→ **Problem statement**
Find the count of lines in the material below that include the word "square". State nothing but that number.
>>>>
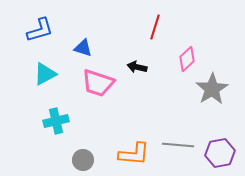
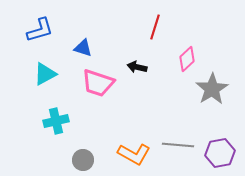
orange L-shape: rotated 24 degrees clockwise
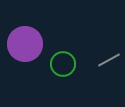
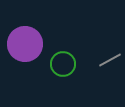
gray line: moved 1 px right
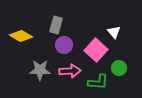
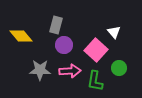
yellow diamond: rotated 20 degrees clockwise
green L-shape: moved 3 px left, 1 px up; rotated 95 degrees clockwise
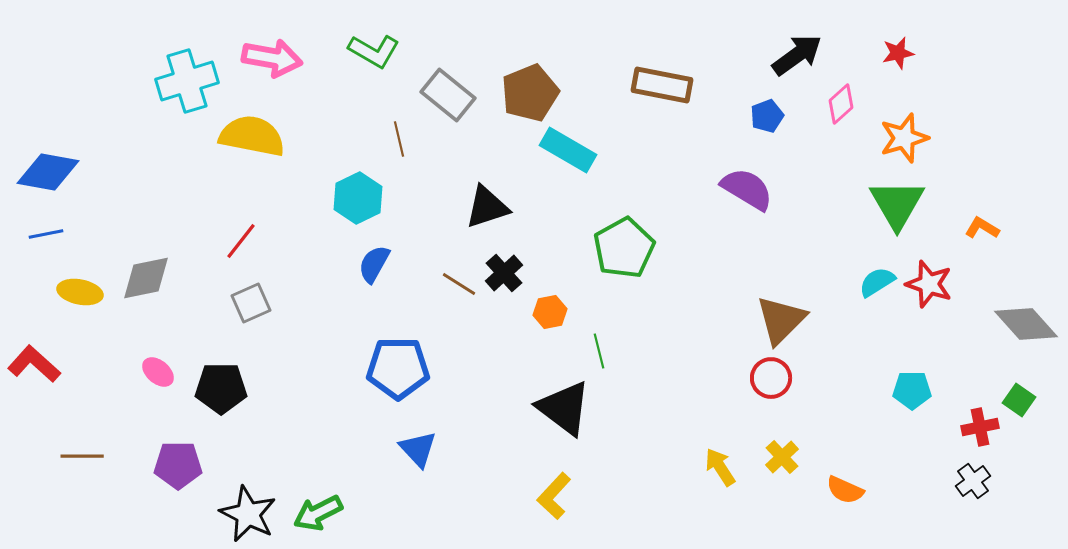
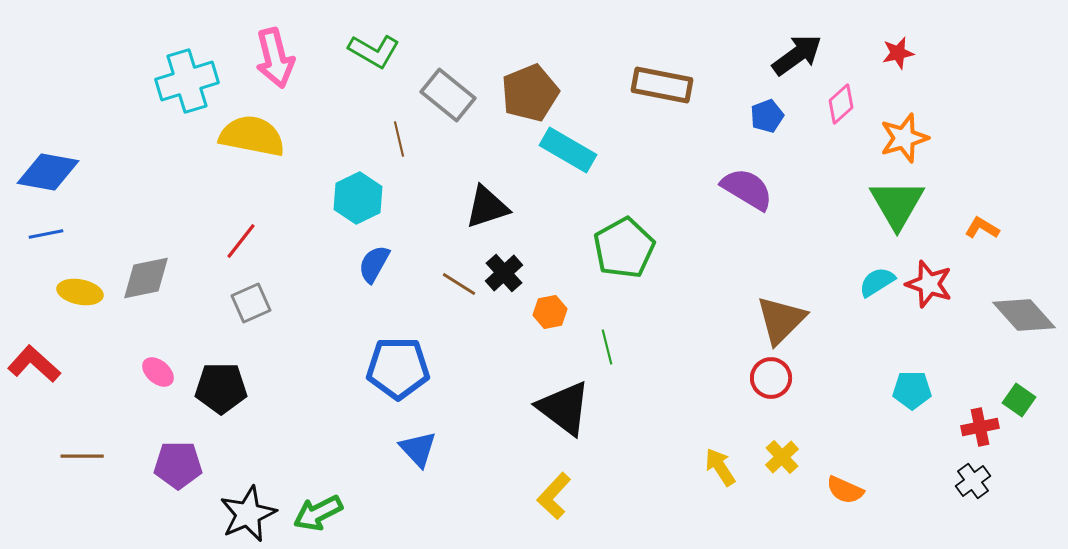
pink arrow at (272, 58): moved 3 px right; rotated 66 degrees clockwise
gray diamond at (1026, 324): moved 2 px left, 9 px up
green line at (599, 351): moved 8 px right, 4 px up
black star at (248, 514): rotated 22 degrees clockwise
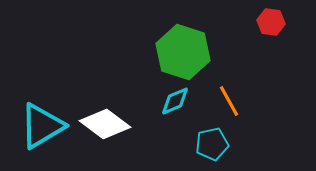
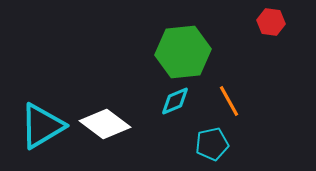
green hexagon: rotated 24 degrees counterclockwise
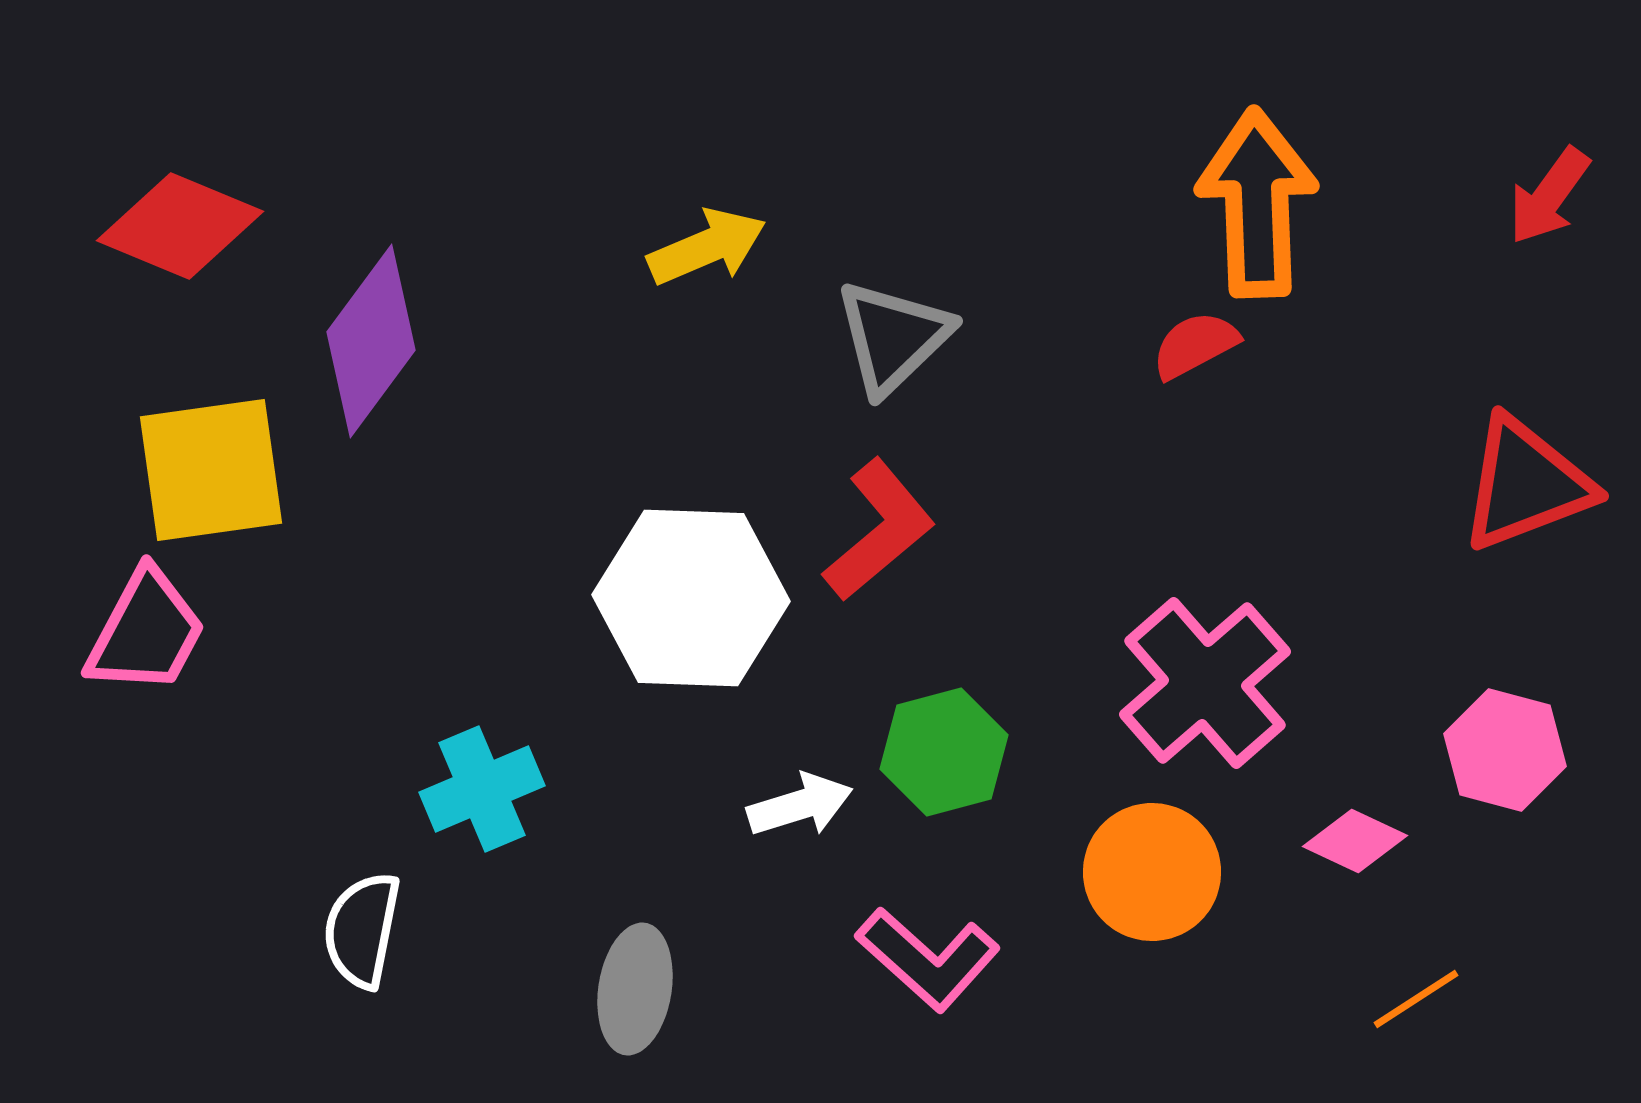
<<<<
>>>>
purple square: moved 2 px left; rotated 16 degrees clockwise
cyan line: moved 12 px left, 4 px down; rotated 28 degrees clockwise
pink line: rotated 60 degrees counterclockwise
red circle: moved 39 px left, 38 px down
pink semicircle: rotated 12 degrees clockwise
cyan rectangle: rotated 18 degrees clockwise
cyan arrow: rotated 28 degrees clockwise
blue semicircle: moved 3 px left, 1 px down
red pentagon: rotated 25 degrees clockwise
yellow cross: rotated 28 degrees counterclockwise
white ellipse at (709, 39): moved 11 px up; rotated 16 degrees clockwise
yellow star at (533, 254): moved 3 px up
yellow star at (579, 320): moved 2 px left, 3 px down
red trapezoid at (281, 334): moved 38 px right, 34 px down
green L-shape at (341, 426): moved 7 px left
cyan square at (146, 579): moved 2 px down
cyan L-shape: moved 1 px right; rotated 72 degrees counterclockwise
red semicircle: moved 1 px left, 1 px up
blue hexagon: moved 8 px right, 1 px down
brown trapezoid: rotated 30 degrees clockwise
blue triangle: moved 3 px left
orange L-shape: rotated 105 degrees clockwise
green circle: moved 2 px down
<<<<
→ **Output below**
2